Task objective –
Write out, without any change, the lines in the material below that run from the line with "(295, 180) = (406, 410): none" through the line with "(417, 708) = (557, 659): grey", both included.

Given data –
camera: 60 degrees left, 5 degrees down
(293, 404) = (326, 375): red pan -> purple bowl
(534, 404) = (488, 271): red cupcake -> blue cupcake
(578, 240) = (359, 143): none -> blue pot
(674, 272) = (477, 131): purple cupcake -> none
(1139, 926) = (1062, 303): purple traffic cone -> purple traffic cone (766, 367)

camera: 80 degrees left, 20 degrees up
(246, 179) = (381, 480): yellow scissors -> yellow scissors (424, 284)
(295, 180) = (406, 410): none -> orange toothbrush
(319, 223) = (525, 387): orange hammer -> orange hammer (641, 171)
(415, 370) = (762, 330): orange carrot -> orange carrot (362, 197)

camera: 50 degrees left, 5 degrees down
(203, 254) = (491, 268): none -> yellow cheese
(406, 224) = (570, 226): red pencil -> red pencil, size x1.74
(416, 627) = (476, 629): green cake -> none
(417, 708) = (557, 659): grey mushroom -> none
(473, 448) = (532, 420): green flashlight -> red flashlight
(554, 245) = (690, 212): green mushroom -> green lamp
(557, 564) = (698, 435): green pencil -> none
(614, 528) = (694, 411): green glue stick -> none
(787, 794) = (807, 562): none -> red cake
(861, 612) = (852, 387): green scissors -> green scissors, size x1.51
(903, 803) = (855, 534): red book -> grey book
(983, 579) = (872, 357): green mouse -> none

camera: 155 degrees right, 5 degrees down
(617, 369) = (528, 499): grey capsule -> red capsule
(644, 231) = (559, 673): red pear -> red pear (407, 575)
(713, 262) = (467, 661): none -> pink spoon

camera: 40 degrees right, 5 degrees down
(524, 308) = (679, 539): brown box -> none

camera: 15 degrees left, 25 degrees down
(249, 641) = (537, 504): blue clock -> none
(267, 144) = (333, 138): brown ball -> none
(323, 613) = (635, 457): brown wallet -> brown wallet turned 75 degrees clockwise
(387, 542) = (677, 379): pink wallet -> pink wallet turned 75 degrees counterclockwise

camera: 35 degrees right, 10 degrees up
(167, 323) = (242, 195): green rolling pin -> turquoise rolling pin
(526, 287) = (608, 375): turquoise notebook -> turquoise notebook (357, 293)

Exercise answer –
(295, 180) = (406, 410): none -> orange toothbrush
(319, 223) = (525, 387): orange hammer -> orange hammer (641, 171)
(415, 370) = (762, 330): orange carrot -> orange carrot (362, 197)

camera: 50 degrees left, 5 degrees down
(203, 254) = (491, 268): none -> yellow cheese
(406, 224) = (570, 226): red pencil -> red pencil, size x1.74
(416, 627) = (476, 629): green cake -> none
(417, 708) = (557, 659): grey mushroom -> none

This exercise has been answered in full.